The answer is the set of lines that include "heart", copied from the data below.

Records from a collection
= = = =
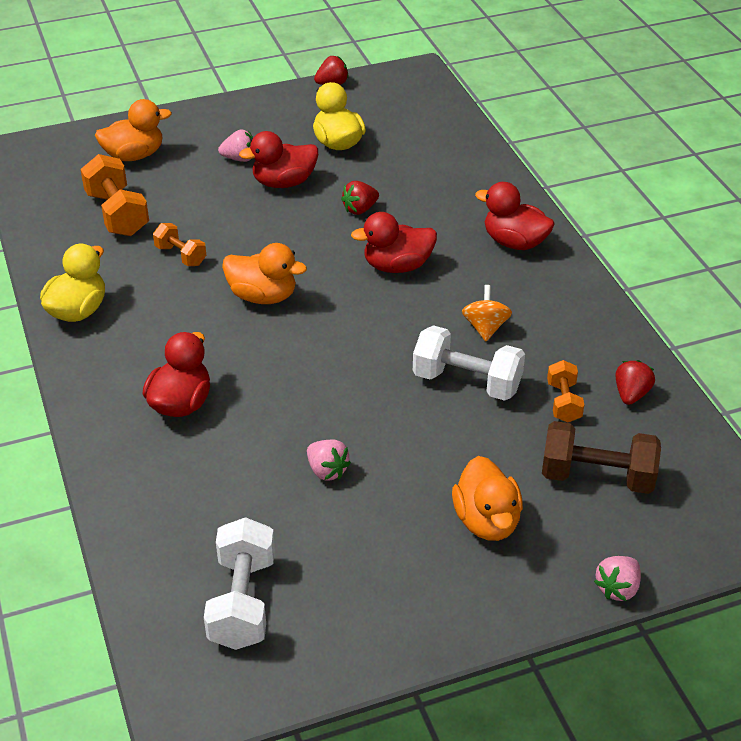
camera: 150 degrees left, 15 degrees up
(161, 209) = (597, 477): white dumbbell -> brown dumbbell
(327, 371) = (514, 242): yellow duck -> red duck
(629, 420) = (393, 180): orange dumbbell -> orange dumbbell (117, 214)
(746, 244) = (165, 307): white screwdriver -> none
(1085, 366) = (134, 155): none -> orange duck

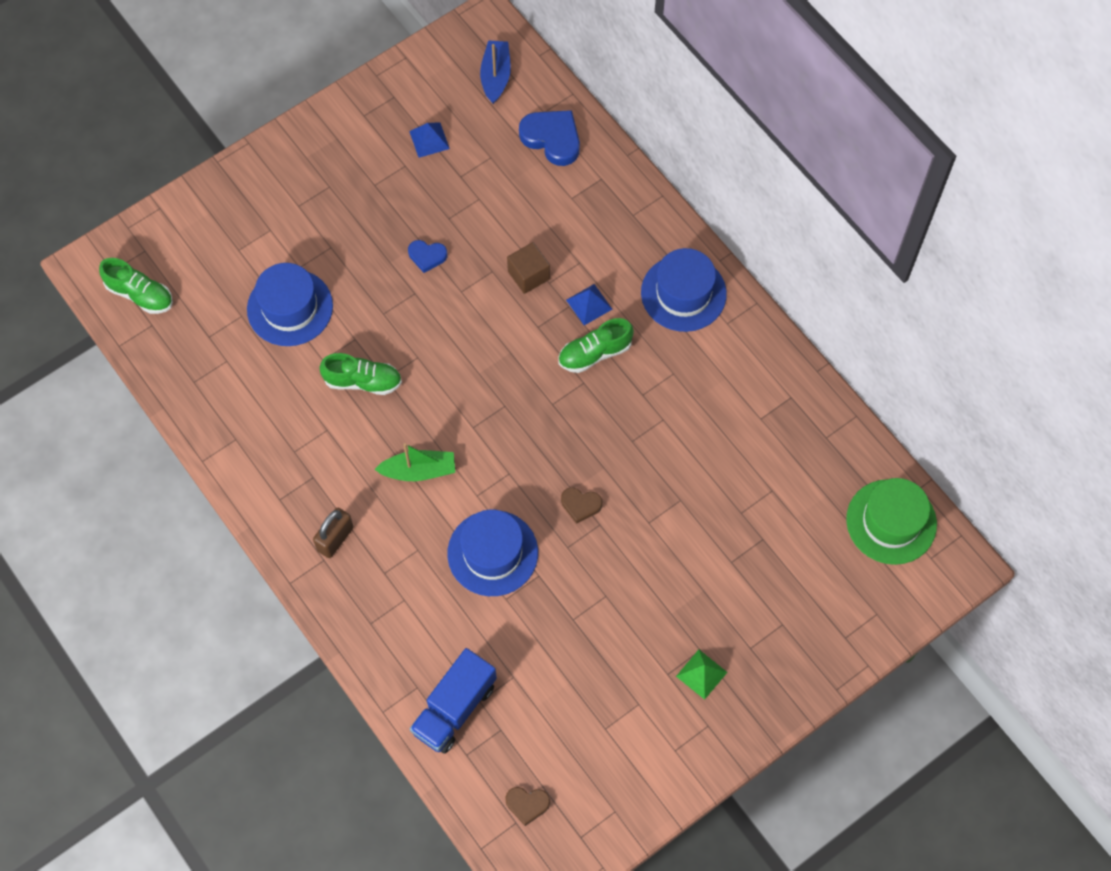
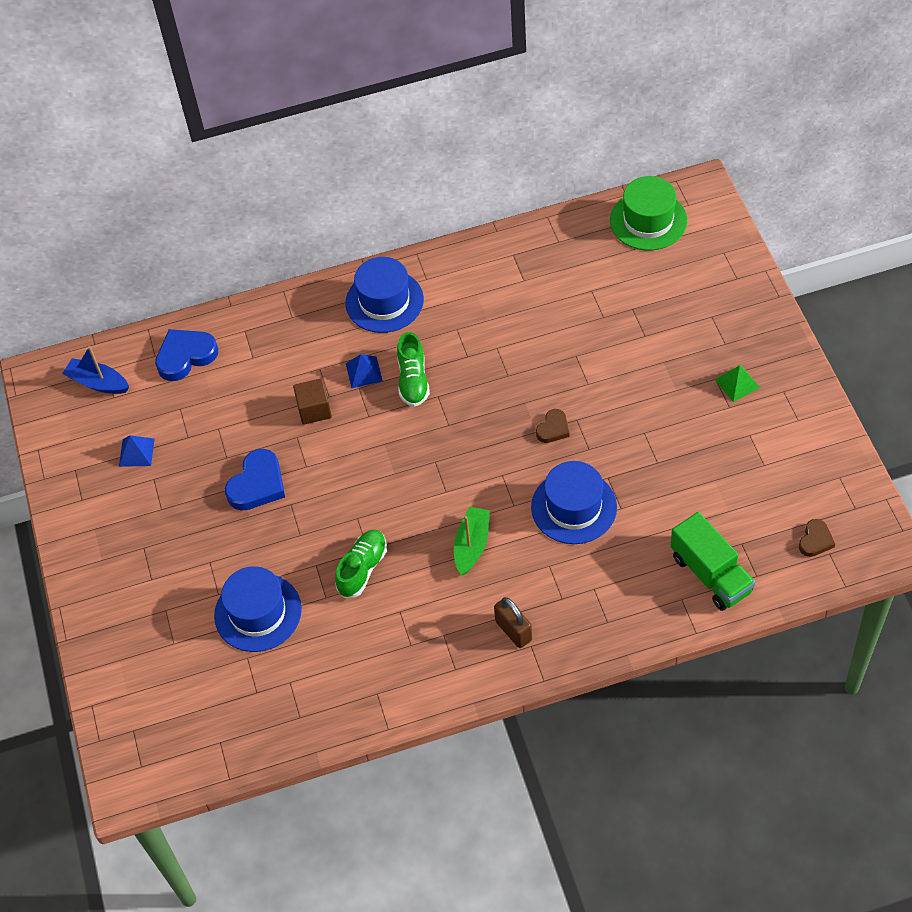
camera: 65 degrees left, 10 degrees down
(140, 294) = (181, 745): green shoe -> none
(427, 256) = (257, 484): blue heart -> blue heart, size x1.75
(454, 708) = (710, 574): blue truck -> green truck

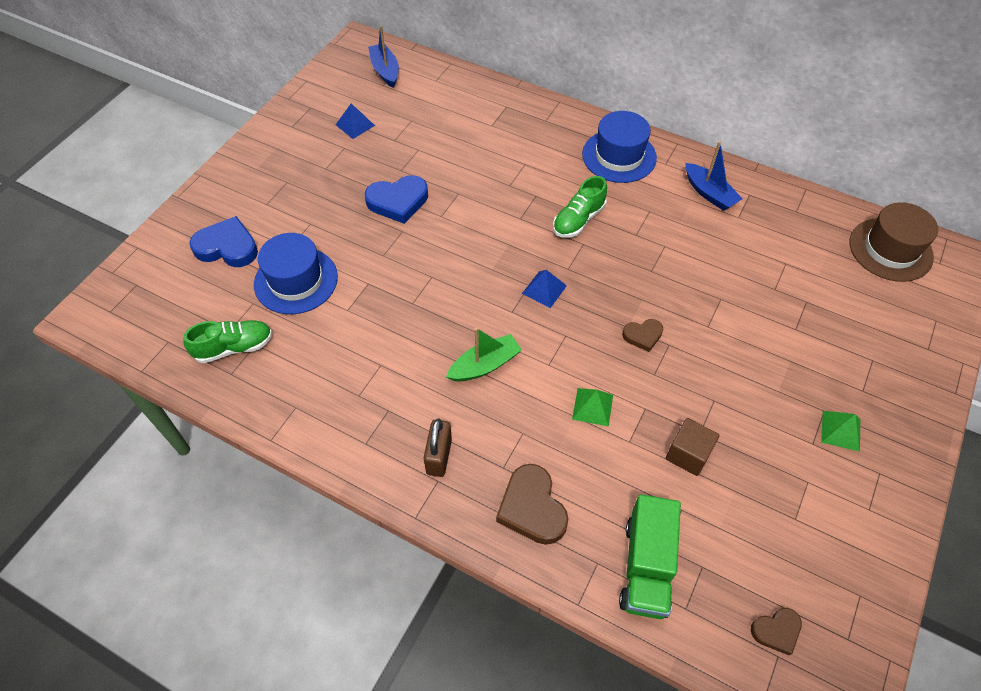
camera: 40 degrees right, 0 degrees up
(185, 356) = (452, 94): blue heart -> blue heart (227, 247)
(314, 410) = (490, 186): brown cube -> brown cube (688, 454)
(362, 569) = (393, 313): green shoe -> green shoe (234, 347)
(364, 372) = (551, 188): blue pyramid -> blue pyramid (544, 289)
(484, 278) = (709, 193): none -> blue boat
(574, 507) = (592, 406): blue hat -> green pyramid
(608, 605) = (532, 508): none -> brown heart
(648, 220) = (890, 249): green hat -> brown hat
= = = =
**Written answer**:
(427, 256) = (257, 484): blue heart -> blue heart, size x1.75
(185, 356) = (452, 94): blue heart -> blue heart (227, 247)
(608, 605) = (532, 508): none -> brown heart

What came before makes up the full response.